Data provided START
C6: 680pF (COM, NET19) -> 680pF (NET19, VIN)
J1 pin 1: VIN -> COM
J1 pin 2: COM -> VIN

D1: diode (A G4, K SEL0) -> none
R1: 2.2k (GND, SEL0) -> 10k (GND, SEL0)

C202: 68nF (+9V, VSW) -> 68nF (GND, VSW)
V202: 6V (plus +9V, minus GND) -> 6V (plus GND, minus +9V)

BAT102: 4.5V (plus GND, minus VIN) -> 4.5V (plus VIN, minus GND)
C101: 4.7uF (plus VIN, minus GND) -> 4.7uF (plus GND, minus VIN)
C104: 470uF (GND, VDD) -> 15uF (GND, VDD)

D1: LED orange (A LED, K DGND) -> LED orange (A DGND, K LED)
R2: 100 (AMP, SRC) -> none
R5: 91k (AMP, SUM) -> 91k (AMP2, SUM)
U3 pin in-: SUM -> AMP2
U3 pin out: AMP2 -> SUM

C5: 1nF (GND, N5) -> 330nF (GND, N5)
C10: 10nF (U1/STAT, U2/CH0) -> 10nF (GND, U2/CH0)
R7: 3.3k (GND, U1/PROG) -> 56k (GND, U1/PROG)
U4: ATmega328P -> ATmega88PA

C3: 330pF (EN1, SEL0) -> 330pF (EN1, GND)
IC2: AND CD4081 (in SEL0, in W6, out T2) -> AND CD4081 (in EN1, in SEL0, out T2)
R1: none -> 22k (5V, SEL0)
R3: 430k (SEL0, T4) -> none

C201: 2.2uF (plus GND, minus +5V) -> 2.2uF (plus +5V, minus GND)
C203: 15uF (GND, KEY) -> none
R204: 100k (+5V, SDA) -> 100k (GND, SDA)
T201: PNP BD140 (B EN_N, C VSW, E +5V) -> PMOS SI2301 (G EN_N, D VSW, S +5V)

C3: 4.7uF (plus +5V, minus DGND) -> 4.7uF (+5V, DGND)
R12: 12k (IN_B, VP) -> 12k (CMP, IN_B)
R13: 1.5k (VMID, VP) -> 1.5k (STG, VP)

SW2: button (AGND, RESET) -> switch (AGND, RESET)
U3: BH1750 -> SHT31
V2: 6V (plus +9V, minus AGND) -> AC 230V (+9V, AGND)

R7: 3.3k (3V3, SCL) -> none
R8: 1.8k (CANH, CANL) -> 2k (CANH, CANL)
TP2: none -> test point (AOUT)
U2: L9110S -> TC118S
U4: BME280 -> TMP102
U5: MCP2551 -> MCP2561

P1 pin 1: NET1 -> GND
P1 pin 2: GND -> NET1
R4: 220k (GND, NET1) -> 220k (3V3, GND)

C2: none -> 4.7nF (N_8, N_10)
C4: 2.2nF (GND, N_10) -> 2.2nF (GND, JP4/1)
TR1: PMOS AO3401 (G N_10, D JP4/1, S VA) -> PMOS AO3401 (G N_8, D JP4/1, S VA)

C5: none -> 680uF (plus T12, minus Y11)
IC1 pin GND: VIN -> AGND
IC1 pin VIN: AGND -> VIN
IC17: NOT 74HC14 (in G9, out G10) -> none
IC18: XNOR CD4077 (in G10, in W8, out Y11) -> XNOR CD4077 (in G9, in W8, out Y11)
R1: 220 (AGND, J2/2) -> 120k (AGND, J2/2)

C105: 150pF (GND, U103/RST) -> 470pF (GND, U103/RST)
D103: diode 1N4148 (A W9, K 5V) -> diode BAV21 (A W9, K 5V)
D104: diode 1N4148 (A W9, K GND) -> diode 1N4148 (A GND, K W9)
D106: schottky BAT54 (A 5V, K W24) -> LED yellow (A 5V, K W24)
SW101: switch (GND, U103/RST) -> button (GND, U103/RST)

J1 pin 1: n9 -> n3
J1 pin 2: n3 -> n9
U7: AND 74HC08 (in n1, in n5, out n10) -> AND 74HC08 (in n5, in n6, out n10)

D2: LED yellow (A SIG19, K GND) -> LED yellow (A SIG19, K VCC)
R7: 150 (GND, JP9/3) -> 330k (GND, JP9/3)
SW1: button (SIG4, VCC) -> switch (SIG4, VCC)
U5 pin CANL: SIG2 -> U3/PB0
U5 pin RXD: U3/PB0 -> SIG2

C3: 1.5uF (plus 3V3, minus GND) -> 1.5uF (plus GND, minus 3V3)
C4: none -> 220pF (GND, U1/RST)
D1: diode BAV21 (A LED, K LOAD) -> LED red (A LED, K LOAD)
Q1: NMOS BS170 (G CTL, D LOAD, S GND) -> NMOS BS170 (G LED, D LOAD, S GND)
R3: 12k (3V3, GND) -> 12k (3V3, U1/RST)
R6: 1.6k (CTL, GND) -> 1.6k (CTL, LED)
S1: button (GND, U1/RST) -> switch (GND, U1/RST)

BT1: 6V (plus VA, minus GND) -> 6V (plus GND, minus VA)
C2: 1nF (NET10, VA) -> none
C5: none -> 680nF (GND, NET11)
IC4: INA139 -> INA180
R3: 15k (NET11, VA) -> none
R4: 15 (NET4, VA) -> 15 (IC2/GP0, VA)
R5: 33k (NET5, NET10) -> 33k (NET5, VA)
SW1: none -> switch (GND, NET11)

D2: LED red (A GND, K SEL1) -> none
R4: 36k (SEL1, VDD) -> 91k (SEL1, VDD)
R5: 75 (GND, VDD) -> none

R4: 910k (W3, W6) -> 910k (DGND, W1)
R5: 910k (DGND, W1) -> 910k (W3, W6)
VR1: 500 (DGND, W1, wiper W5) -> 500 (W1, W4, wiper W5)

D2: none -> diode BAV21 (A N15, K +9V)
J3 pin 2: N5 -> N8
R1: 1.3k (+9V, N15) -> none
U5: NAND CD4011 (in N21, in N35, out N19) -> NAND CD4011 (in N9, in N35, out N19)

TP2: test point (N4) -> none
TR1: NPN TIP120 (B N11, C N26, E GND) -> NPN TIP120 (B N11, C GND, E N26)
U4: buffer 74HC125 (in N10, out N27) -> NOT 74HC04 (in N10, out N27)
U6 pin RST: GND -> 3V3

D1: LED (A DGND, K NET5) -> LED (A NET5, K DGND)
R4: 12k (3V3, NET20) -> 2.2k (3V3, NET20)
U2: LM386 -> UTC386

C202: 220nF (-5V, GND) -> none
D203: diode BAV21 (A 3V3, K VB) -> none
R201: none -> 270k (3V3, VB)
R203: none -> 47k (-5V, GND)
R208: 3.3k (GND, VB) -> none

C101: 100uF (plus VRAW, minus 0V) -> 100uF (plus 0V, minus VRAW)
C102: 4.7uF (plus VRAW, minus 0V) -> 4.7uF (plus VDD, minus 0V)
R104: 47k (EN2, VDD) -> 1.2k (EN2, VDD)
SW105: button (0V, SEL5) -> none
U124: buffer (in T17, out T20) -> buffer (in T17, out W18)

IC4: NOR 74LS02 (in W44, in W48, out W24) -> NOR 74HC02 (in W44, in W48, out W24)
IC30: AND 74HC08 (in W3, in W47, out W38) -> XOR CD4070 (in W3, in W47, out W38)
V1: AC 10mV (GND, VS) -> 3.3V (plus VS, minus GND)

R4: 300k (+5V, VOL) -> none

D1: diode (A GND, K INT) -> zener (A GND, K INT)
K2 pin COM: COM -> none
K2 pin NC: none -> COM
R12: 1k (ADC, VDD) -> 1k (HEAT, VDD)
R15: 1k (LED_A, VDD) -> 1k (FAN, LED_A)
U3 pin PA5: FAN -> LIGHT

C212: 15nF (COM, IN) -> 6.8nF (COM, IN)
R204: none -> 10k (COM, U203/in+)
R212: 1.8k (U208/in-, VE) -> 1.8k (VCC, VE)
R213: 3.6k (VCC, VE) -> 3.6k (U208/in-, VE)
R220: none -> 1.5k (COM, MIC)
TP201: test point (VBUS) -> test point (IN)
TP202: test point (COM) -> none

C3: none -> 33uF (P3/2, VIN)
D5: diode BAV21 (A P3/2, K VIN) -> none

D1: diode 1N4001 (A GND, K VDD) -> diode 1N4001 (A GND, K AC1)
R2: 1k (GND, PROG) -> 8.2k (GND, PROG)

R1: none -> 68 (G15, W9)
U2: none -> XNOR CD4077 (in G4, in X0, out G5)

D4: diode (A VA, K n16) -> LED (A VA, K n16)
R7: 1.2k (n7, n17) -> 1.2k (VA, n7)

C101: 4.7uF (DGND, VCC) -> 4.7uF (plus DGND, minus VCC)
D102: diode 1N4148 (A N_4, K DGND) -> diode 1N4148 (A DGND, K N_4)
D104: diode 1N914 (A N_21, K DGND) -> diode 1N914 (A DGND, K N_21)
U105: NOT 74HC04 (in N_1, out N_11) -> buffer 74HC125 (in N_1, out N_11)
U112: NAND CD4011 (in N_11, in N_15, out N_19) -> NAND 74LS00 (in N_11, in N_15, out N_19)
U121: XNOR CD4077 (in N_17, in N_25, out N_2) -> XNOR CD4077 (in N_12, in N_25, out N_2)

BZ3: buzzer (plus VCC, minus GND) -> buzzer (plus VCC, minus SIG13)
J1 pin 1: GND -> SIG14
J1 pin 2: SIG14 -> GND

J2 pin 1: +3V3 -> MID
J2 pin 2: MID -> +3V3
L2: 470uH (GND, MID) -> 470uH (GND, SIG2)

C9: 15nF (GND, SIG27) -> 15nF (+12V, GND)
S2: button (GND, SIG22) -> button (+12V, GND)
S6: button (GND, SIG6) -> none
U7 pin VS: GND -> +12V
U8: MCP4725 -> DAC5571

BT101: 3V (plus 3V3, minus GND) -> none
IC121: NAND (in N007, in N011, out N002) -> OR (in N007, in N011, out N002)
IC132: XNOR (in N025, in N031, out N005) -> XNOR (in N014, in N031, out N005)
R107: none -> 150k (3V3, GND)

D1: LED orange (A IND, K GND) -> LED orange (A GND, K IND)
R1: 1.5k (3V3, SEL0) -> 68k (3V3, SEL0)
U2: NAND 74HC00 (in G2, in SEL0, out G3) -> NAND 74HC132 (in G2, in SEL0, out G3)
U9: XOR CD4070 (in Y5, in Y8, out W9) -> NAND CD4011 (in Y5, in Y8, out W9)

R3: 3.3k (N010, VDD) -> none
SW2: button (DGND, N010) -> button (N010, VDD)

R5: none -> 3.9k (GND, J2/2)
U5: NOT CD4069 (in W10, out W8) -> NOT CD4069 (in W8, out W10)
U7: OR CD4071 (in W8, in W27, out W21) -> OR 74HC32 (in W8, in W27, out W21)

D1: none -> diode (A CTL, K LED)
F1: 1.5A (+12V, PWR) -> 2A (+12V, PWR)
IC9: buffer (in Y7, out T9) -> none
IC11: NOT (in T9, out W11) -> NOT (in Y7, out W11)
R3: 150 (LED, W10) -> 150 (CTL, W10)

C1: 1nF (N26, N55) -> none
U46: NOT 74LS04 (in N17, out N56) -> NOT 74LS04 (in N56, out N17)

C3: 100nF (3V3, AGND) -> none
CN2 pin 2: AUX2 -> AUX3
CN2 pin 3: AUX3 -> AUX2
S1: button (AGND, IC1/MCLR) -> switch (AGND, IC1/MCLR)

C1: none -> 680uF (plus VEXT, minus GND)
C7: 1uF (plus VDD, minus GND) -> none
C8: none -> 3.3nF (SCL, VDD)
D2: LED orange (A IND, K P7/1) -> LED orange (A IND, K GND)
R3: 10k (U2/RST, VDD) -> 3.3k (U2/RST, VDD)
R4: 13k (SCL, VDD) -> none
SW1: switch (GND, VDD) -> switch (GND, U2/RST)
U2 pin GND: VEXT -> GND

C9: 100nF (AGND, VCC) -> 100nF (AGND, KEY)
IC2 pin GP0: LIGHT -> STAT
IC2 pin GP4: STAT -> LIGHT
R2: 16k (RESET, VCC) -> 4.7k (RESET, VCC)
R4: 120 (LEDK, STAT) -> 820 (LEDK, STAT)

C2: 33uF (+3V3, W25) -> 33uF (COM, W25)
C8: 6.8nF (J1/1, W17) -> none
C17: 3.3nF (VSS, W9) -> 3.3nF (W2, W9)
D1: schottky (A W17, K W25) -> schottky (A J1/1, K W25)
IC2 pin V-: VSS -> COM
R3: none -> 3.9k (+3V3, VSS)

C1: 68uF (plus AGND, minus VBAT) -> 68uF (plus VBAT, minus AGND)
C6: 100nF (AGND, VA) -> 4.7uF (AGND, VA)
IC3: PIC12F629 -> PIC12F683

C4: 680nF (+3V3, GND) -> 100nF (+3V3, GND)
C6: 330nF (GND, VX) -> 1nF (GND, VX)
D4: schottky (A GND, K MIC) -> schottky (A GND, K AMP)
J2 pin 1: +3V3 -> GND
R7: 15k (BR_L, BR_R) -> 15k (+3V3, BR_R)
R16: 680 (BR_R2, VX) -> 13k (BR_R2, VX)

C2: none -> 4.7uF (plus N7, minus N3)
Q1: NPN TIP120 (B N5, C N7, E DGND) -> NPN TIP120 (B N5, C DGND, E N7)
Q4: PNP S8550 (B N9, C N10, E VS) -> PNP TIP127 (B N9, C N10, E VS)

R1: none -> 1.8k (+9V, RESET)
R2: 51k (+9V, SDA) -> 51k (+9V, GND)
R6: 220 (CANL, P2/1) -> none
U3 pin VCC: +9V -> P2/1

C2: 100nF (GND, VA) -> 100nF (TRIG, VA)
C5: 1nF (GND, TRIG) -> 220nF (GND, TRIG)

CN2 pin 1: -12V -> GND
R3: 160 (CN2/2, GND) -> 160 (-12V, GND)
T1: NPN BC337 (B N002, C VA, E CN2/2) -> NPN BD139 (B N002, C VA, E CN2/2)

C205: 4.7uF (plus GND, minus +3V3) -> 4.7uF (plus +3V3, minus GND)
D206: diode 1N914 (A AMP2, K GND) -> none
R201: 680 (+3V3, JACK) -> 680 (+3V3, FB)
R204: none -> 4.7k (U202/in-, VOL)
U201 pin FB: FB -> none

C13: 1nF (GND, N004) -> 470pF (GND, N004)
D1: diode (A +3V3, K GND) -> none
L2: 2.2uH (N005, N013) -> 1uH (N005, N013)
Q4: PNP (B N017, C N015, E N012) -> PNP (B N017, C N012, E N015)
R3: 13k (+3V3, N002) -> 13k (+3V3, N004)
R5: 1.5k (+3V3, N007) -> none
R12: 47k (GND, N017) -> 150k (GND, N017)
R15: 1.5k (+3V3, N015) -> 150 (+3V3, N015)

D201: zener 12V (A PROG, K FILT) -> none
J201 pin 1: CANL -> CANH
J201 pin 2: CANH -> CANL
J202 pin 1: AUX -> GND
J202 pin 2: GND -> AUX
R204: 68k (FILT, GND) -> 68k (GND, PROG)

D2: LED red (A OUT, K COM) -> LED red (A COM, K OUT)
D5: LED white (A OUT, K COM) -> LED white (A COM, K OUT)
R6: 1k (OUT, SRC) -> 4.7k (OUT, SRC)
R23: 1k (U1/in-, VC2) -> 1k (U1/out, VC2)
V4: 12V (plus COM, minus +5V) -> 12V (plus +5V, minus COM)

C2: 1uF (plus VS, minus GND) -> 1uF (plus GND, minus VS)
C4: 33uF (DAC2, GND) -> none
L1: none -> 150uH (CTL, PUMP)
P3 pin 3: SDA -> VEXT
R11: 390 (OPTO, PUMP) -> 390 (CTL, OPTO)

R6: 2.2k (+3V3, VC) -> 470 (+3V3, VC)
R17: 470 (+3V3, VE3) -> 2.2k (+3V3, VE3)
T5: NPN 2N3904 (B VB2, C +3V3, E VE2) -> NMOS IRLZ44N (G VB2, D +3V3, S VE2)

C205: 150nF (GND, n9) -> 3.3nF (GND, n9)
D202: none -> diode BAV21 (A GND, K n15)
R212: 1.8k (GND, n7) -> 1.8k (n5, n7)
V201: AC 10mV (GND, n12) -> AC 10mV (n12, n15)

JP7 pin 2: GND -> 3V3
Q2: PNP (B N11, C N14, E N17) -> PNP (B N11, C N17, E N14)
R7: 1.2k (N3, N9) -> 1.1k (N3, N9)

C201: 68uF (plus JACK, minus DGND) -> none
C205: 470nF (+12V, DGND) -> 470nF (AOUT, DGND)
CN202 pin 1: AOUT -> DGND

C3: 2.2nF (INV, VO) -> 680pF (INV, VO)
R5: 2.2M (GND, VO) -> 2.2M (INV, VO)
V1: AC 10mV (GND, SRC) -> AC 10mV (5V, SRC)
Data provided END
**What you need to do**
All that is needed is the line containing "R17: 470 (+3V3, VE3) -> 2.2k (+3V3, VE3)" and each line after it to the end of the data above, set down exactly.

**Your response**
R17: 470 (+3V3, VE3) -> 2.2k (+3V3, VE3)
T5: NPN 2N3904 (B VB2, C +3V3, E VE2) -> NMOS IRLZ44N (G VB2, D +3V3, S VE2)

C205: 150nF (GND, n9) -> 3.3nF (GND, n9)
D202: none -> diode BAV21 (A GND, K n15)
R212: 1.8k (GND, n7) -> 1.8k (n5, n7)
V201: AC 10mV (GND, n12) -> AC 10mV (n12, n15)

JP7 pin 2: GND -> 3V3
Q2: PNP (B N11, C N14, E N17) -> PNP (B N11, C N17, E N14)
R7: 1.2k (N3, N9) -> 1.1k (N3, N9)

C201: 68uF (plus JACK, minus DGND) -> none
C205: 470nF (+12V, DGND) -> 470nF (AOUT, DGND)
CN202 pin 1: AOUT -> DGND

C3: 2.2nF (INV, VO) -> 680pF (INV, VO)
R5: 2.2M (GND, VO) -> 2.2M (INV, VO)
V1: AC 10mV (GND, SRC) -> AC 10mV (5V, SRC)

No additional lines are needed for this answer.